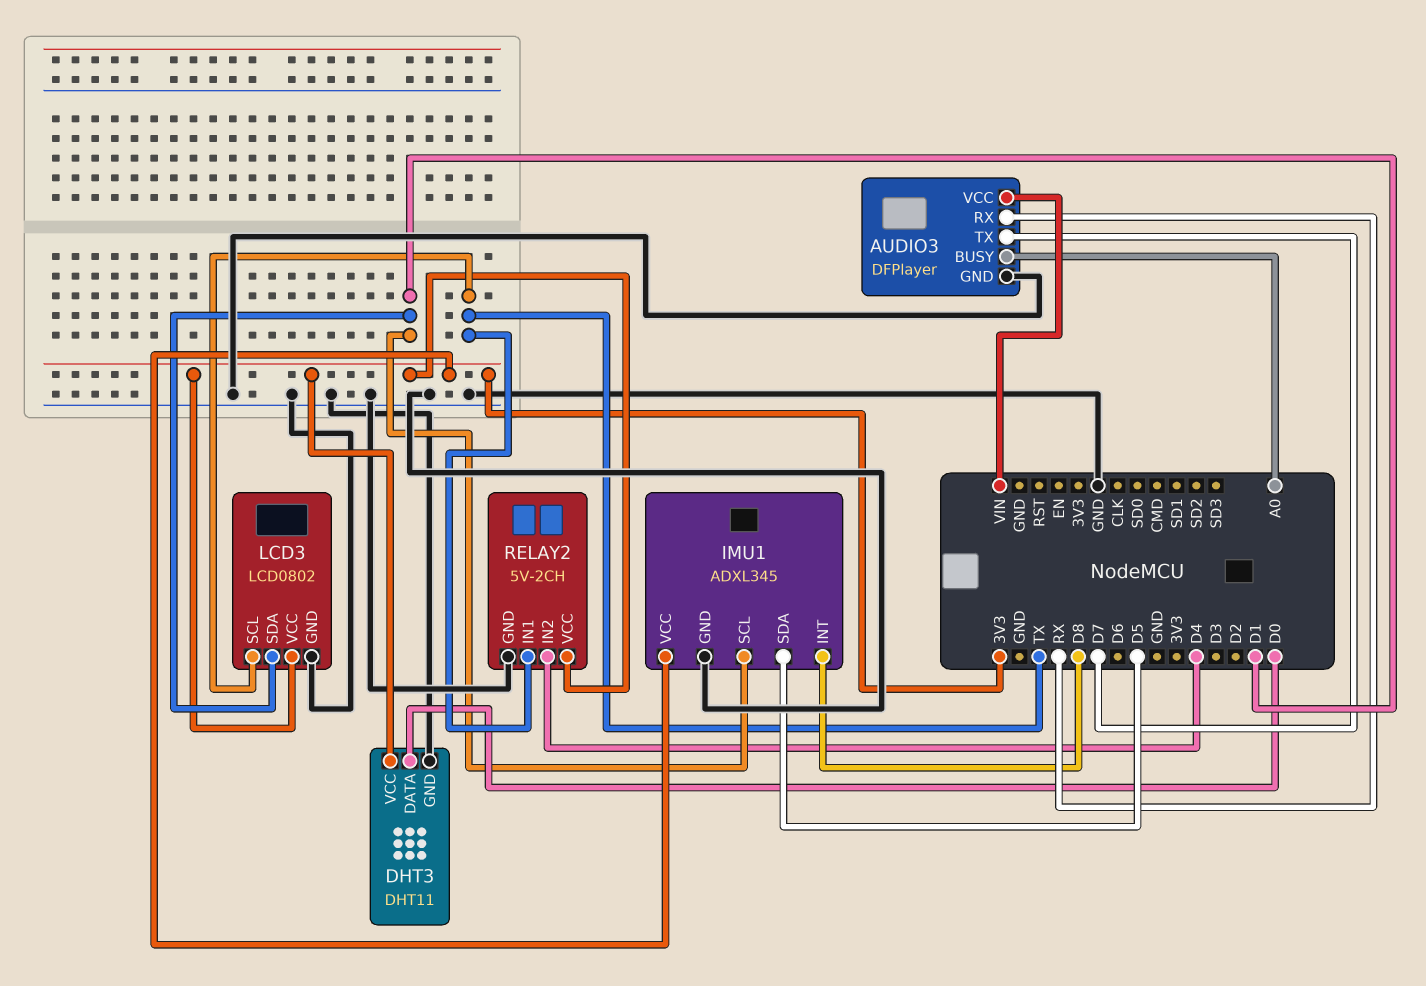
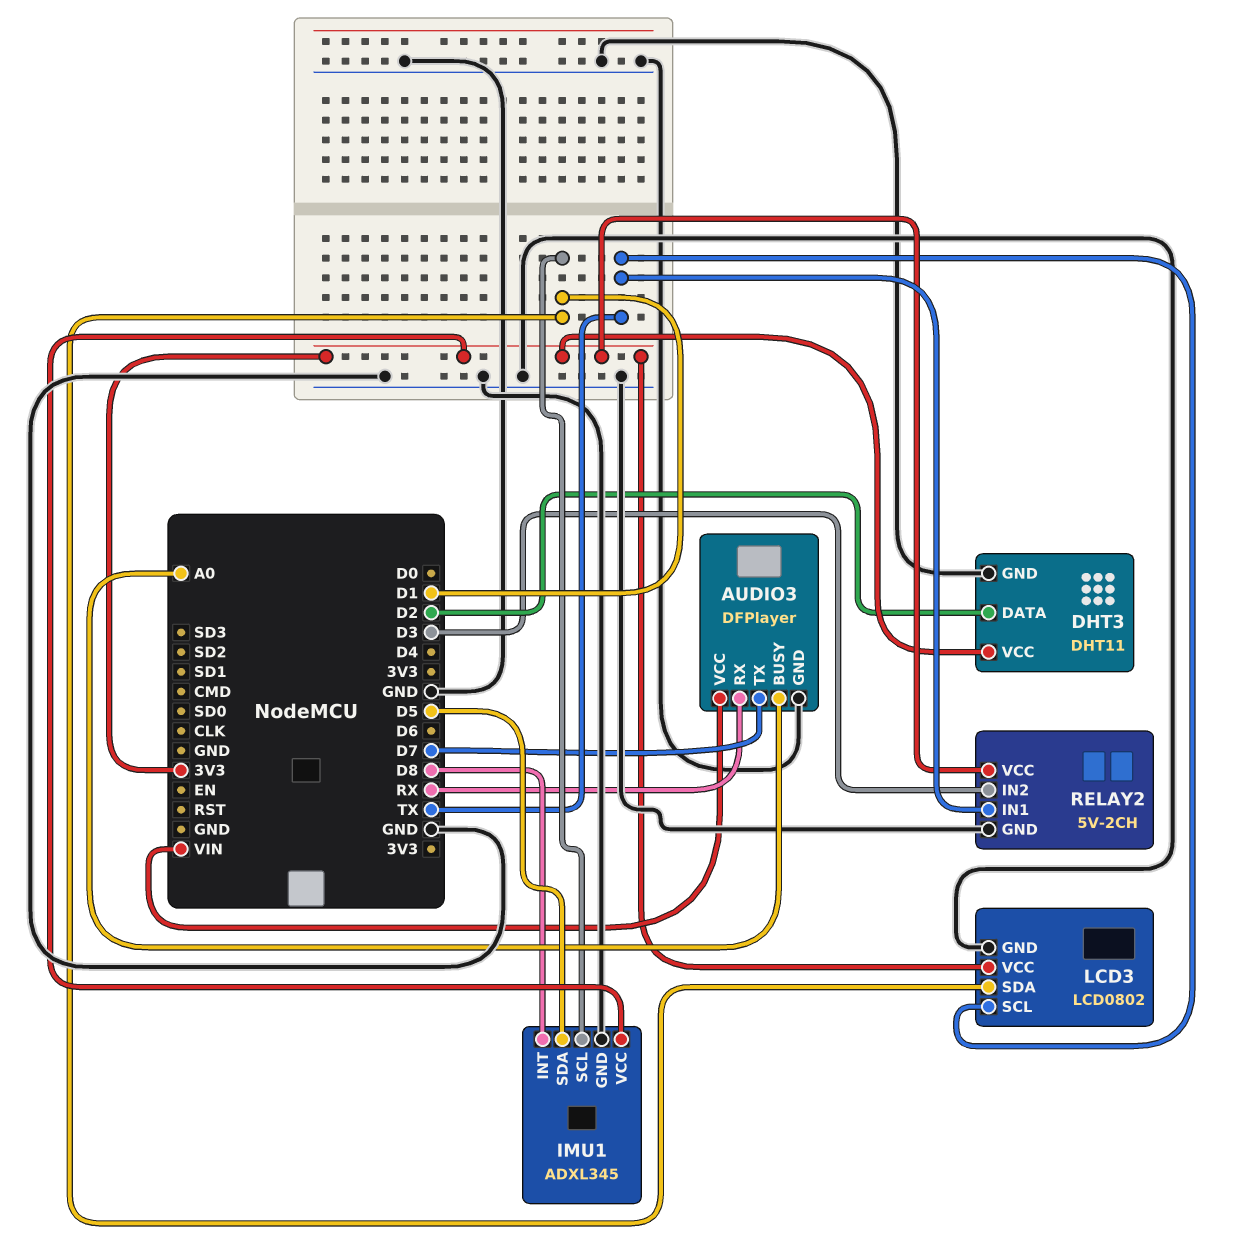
DHT3 pin DATA: D0 -> D2
RELAY2 pin IN2: D4 -> D3

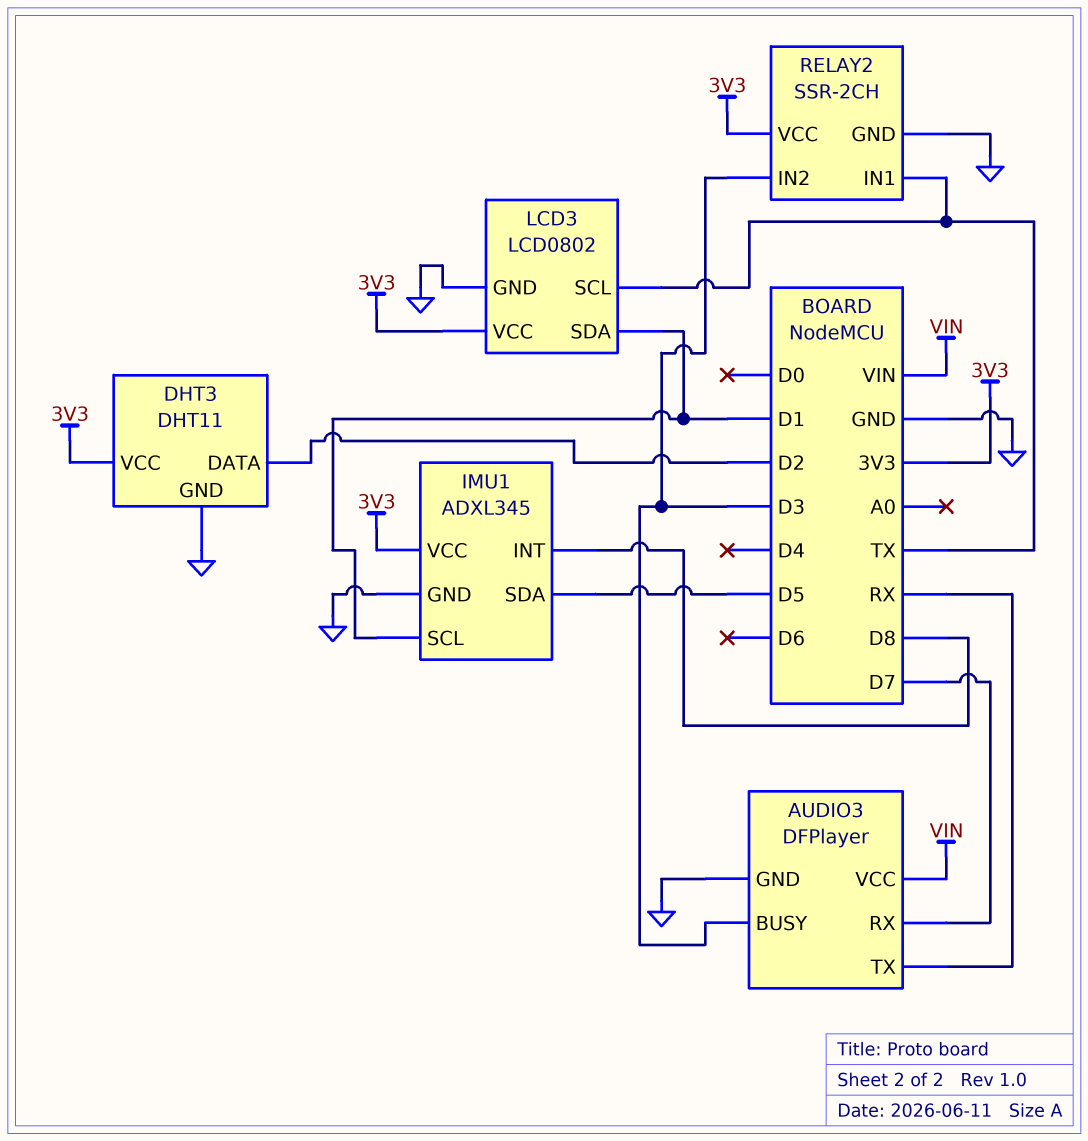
AUDIO3 pin BUSY: A0 -> D3
AUDIO3 pin RX: RX -> D7
AUDIO3 pin TX: D7 -> RX
RELAY2: 5V-2CH -> SSR-2CH

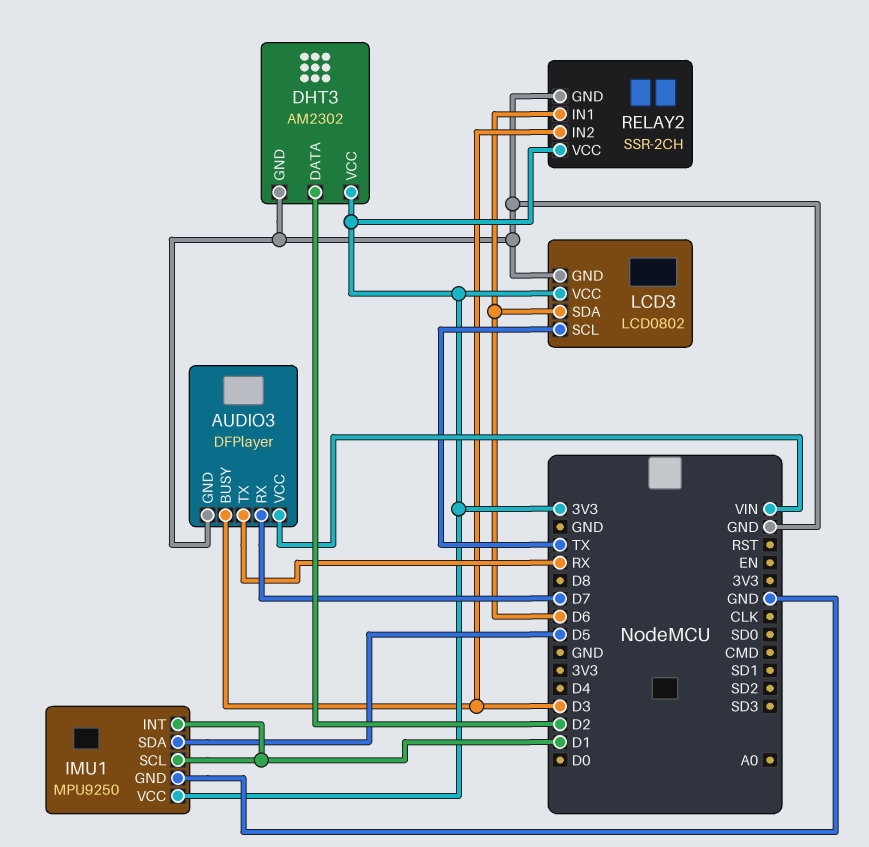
DHT3: DHT11 -> AM2302
IMU1: ADXL345 -> MPU9250
IMU1 pin INT: D8 -> D1
LCD3 pin SDA: D1 -> D6
RELAY2 pin IN1: TX -> D6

■ Exercise goal:
Each line above is to be transcribed exactly, though its pictures are not.

■ Answer box:
DHT3 pin DATA: D0 -> D2
RELAY2 pin IN2: D4 -> D3

AUDIO3 pin BUSY: A0 -> D3
AUDIO3 pin RX: RX -> D7
AUDIO3 pin TX: D7 -> RX
RELAY2: 5V-2CH -> SSR-2CH

DHT3: DHT11 -> AM2302
IMU1: ADXL345 -> MPU9250
IMU1 pin INT: D8 -> D1
LCD3 pin SDA: D1 -> D6
RELAY2 pin IN1: TX -> D6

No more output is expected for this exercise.